__HOW TO COMPLETE THIS TASK__.
An exact reproduction of the data below is expected, free of images.

__STUDY MATERIAL__.
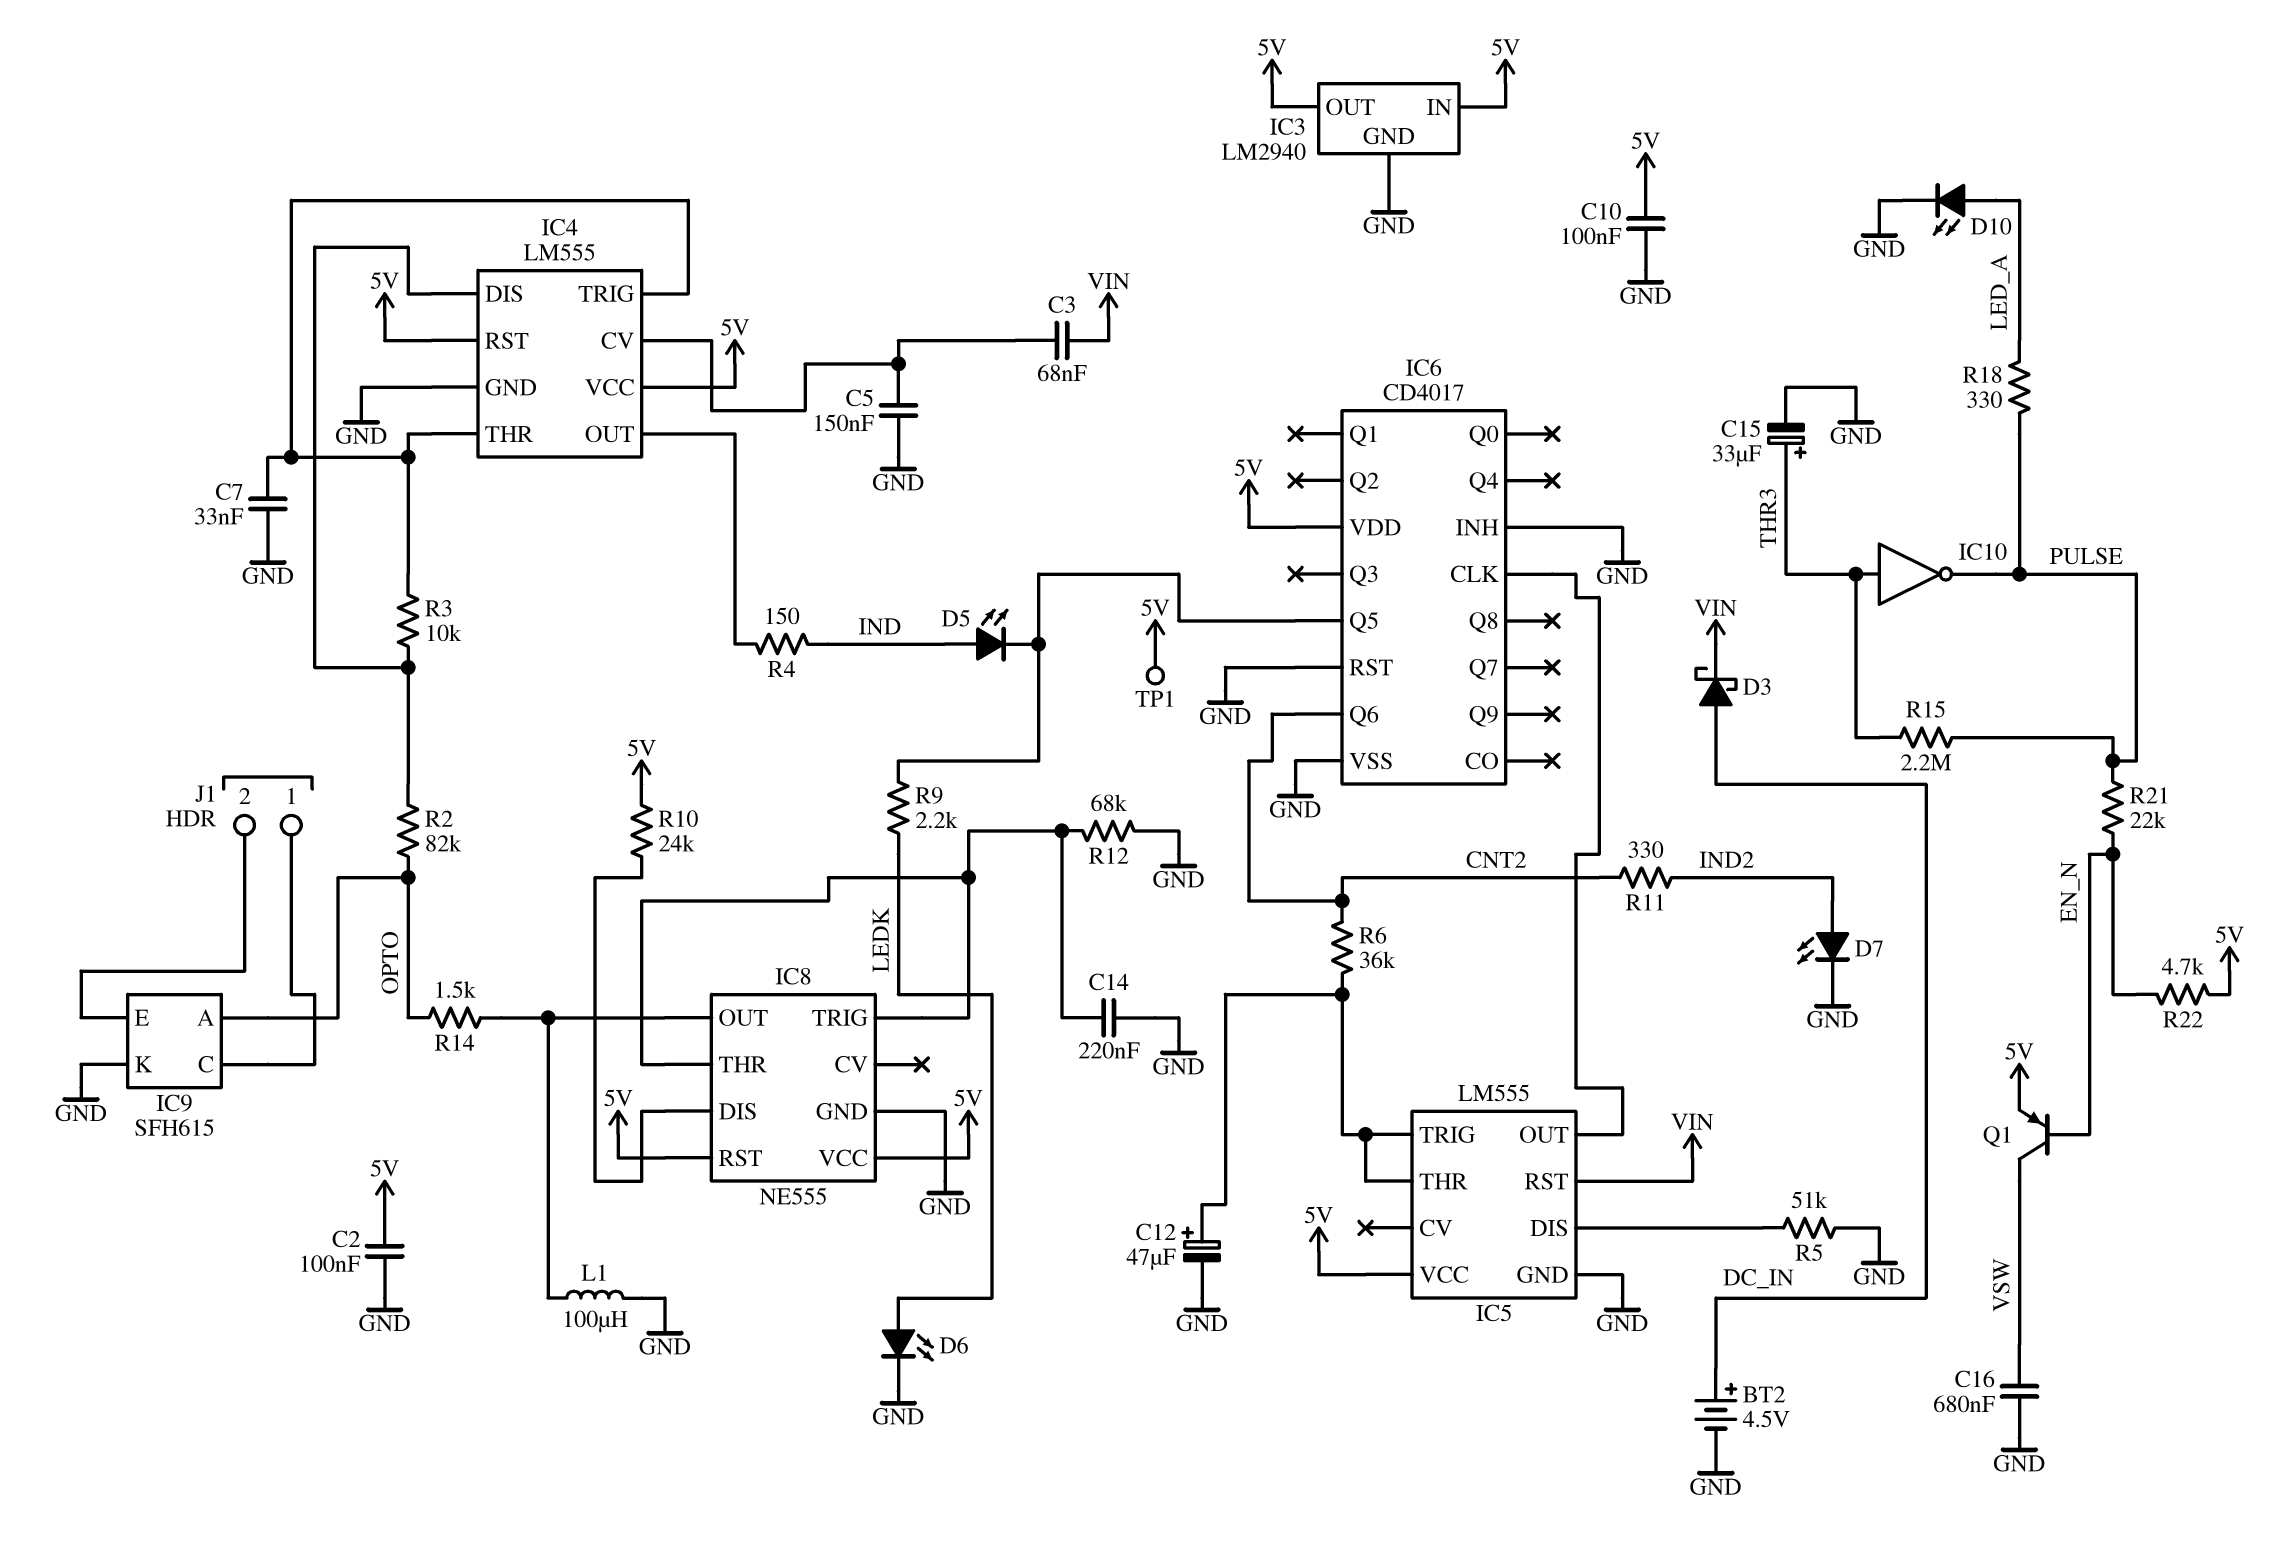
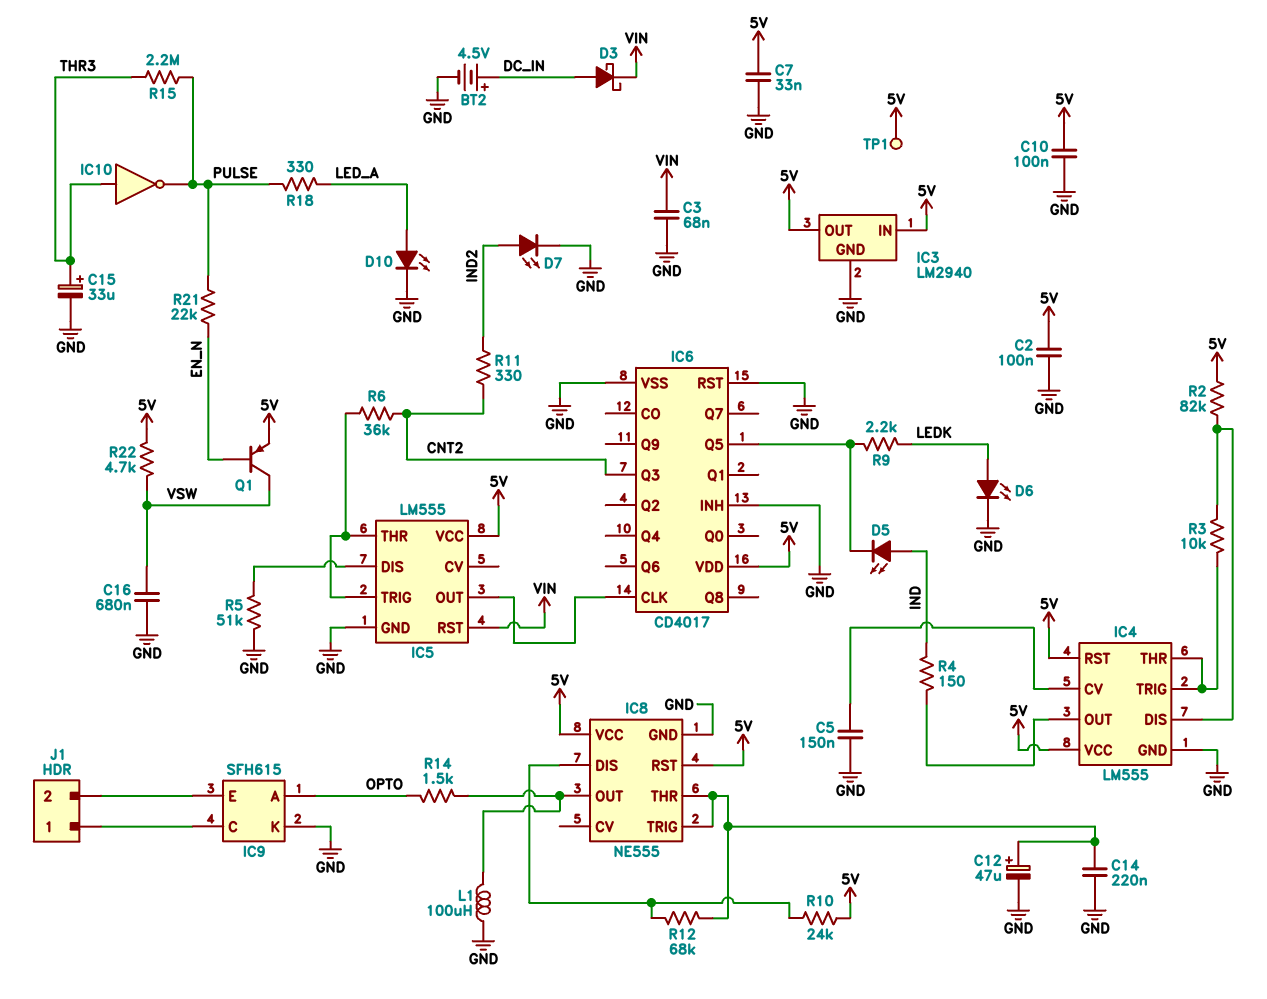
C3: 68nF (IC4/CV, VIN) -> 68nF (GND, VIN)
C7: 33nF (GND, IC4/THR) -> 33nF (5V, GND)
C12: 47uF (plus IC5/THR, minus GND) -> 47uF (plus IC8/THR, minus GND)
IC6 pin Q3: none -> CNT2
IC6 pin Q6: CNT2 -> none
R2: 82k (IC4/DIS, OPTO) -> 82k (5V, IC4/DIS)
R12: 68k (GND, IC8/THR) -> 68k (IC8/DIS, IC8/THR)
R22: 4.7k (5V, EN_N) -> 4.7k (5V, VSW)

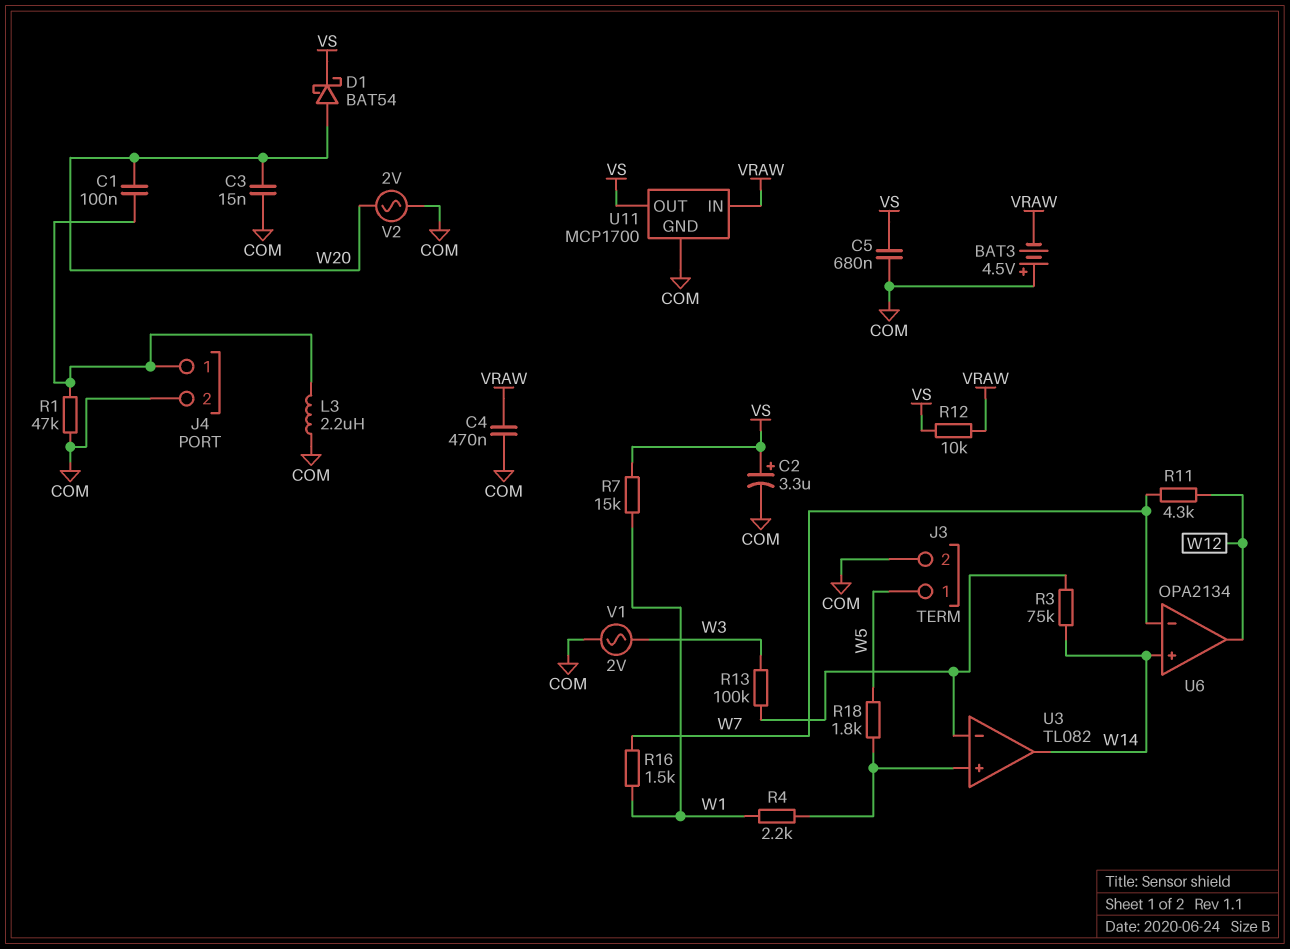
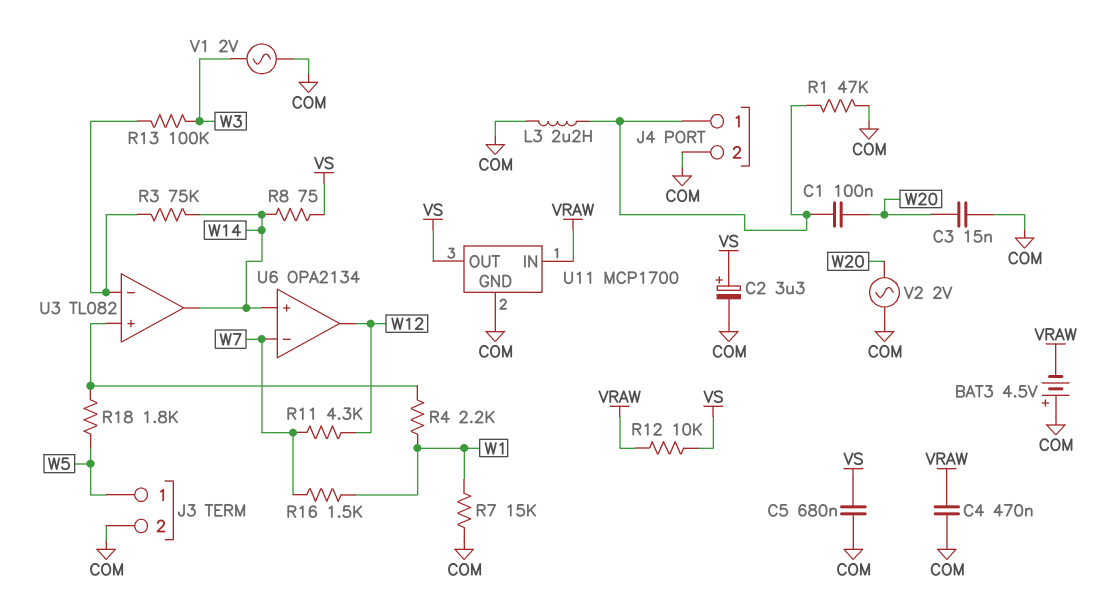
D1: schottky BAT54 (A W20, K VS) -> none
R7: 15k (VS, W1) -> 15k (COM, W1)
R8: none -> 75 (VS, W14)

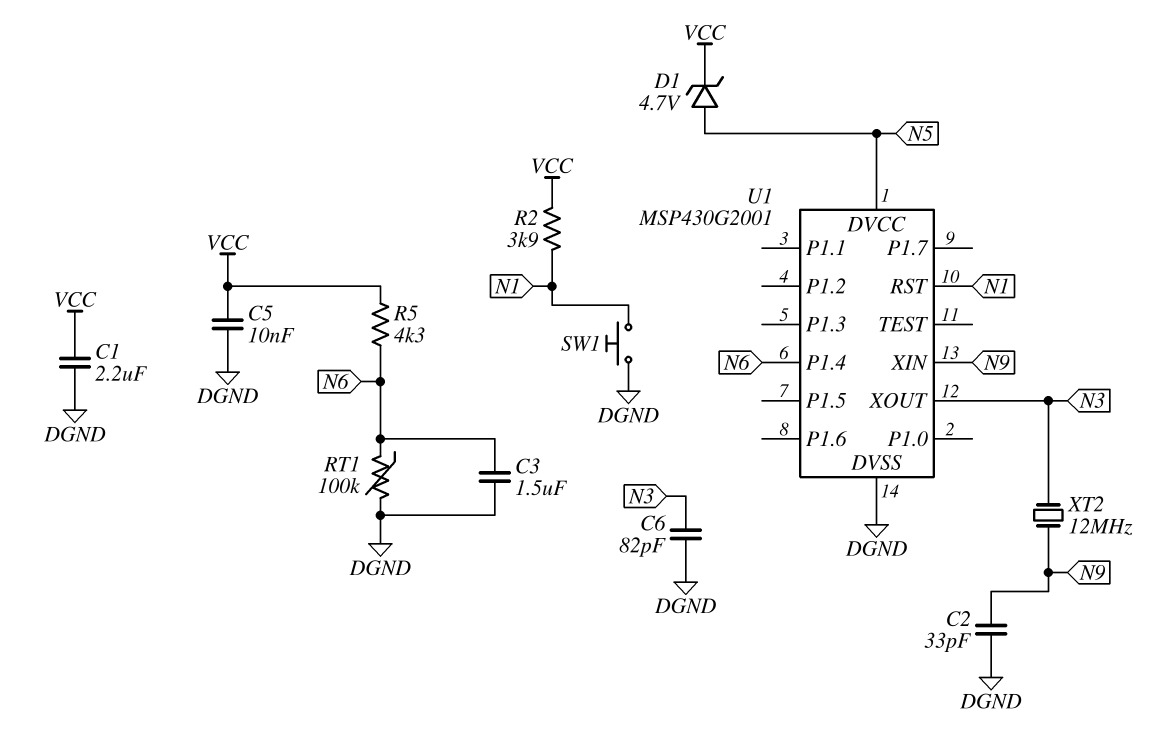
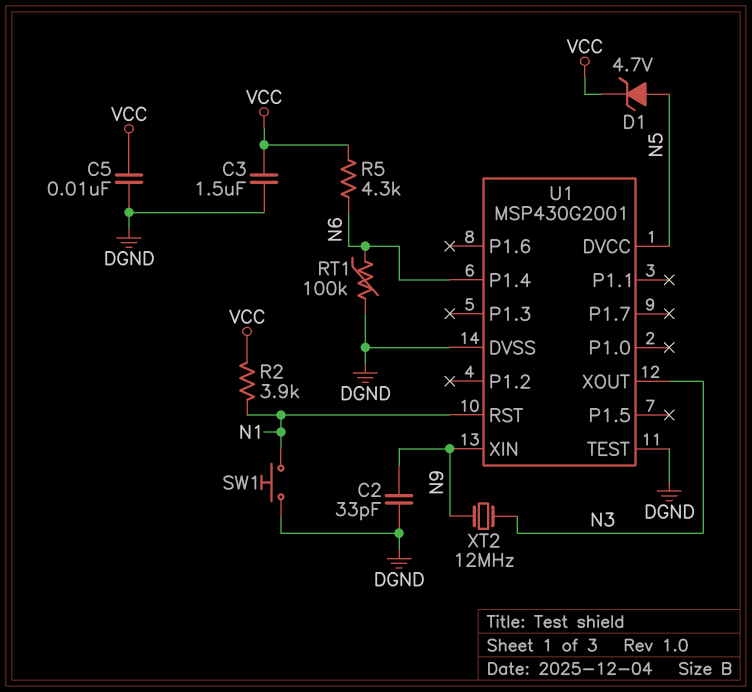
C1: 2.2uF (DGND, VCC) -> none
C3: 1.5uF (DGND, N6) -> 1.5uF (DGND, VCC)
C6: 82pF (DGND, N3) -> none
U1 pin TEST: none -> DGND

__RESULT__.
C3: 68nF (IC4/CV, VIN) -> 68nF (GND, VIN)
C7: 33nF (GND, IC4/THR) -> 33nF (5V, GND)
C12: 47uF (plus IC5/THR, minus GND) -> 47uF (plus IC8/THR, minus GND)
IC6 pin Q3: none -> CNT2
IC6 pin Q6: CNT2 -> none
R2: 82k (IC4/DIS, OPTO) -> 82k (5V, IC4/DIS)
R12: 68k (GND, IC8/THR) -> 68k (IC8/DIS, IC8/THR)
R22: 4.7k (5V, EN_N) -> 4.7k (5V, VSW)

D1: schottky BAT54 (A W20, K VS) -> none
R7: 15k (VS, W1) -> 15k (COM, W1)
R8: none -> 75 (VS, W14)

C1: 2.2uF (DGND, VCC) -> none
C3: 1.5uF (DGND, N6) -> 1.5uF (DGND, VCC)
C6: 82pF (DGND, N3) -> none
U1 pin TEST: none -> DGND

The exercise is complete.